EXERCISE BRIEF: Below are records with pictures in them; print them exactly, omitting the pictures.

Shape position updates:
--------
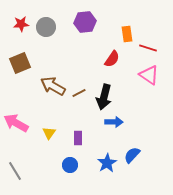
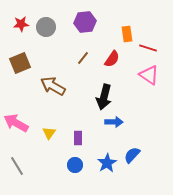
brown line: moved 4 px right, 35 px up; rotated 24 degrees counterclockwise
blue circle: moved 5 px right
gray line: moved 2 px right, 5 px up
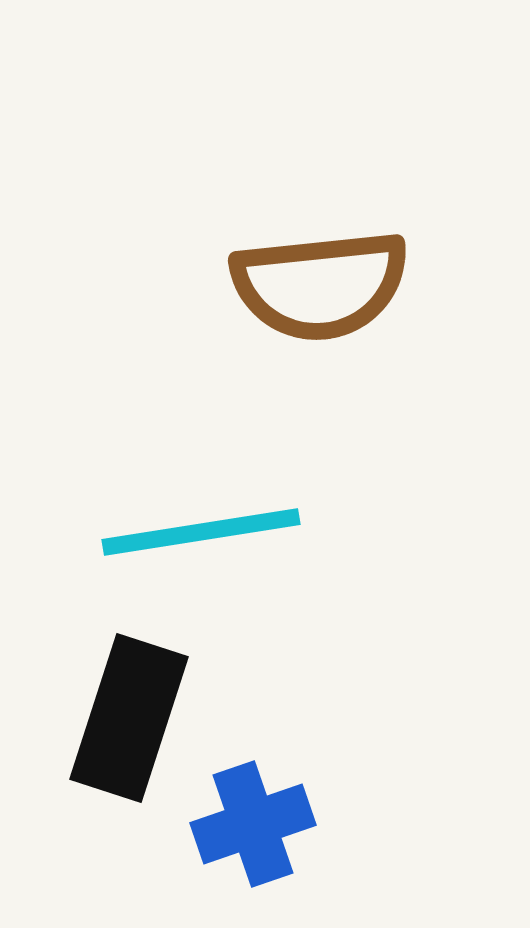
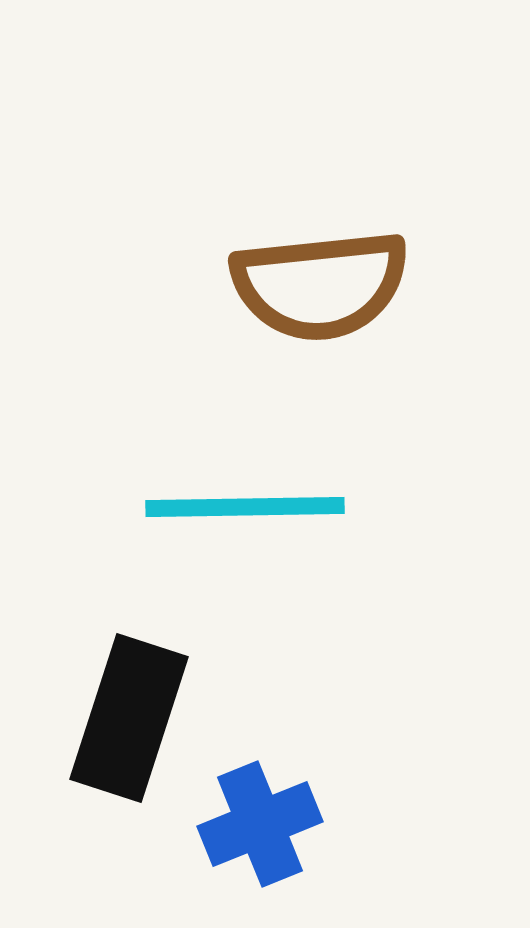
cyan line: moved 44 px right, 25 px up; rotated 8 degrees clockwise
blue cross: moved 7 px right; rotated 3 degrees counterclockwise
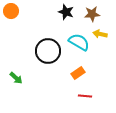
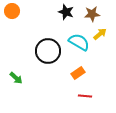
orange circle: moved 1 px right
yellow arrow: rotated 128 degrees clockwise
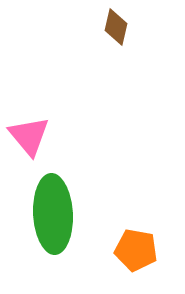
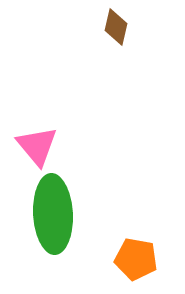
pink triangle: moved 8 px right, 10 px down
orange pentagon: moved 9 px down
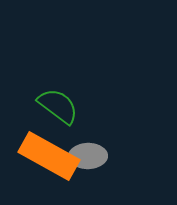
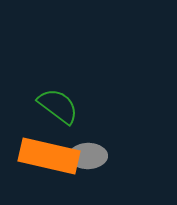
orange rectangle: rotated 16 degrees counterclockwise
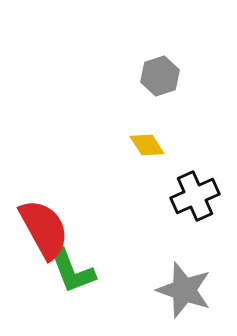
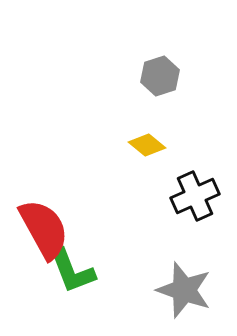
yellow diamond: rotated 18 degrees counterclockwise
--------
EXERCISE RESPONSE:
brown line: moved 4 px right, 35 px up; rotated 24 degrees counterclockwise
blue circle: moved 5 px right
gray line: moved 2 px right, 5 px up
cyan line: moved 44 px right, 25 px up; rotated 8 degrees clockwise
blue cross: moved 7 px right; rotated 3 degrees counterclockwise
orange circle: moved 1 px right
yellow arrow: rotated 128 degrees clockwise
pink triangle: moved 8 px right, 10 px down
orange pentagon: moved 9 px down
orange rectangle: rotated 16 degrees counterclockwise
yellow diamond: rotated 18 degrees counterclockwise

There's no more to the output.